Work order
Could you give the number of lines in the entries below that contain the word "padlock"? Only the number is wanted.
-------- Given records
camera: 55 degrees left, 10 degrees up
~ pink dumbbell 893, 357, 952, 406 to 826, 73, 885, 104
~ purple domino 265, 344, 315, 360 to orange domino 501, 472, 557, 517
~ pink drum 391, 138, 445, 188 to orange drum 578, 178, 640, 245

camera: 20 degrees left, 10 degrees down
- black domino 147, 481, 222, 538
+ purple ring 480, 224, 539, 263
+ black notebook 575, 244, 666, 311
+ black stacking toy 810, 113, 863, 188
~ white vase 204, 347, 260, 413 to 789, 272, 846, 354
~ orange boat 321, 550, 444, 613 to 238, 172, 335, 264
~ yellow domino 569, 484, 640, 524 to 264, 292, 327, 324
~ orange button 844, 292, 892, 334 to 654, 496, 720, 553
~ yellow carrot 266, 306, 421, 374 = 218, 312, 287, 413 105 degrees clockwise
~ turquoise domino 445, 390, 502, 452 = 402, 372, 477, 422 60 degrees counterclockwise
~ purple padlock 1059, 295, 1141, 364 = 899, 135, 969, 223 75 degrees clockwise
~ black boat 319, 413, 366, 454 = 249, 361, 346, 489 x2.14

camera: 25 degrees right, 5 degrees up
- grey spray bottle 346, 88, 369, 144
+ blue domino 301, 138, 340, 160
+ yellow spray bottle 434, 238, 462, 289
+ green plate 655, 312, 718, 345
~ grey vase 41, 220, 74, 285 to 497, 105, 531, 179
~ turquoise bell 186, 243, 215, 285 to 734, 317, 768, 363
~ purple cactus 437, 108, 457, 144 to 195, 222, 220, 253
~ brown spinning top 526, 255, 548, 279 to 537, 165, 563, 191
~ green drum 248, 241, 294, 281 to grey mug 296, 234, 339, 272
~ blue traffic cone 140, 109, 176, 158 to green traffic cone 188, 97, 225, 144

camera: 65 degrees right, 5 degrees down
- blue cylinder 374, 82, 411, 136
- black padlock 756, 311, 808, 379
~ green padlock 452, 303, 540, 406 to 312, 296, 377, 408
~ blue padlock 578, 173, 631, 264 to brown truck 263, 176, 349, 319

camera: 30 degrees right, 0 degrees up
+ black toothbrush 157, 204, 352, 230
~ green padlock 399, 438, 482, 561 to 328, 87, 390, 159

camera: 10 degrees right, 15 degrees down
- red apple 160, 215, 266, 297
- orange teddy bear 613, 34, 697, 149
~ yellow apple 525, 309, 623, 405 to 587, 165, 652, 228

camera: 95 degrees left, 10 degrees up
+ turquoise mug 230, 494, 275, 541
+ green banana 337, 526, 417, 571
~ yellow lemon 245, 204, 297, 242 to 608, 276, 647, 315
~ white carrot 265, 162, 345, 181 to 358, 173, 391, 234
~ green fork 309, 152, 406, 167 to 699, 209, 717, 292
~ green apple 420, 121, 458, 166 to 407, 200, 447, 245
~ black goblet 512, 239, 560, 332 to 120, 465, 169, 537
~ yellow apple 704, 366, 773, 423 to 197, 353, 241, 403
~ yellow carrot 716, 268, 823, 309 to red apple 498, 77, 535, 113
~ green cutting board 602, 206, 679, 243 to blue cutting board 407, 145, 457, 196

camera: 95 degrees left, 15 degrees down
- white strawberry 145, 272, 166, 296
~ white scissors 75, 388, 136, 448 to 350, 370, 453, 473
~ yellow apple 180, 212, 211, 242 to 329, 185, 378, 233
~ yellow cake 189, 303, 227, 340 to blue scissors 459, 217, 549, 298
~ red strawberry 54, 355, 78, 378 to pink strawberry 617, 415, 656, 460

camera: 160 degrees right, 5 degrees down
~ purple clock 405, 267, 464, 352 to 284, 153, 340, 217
----------------
Problem solution
5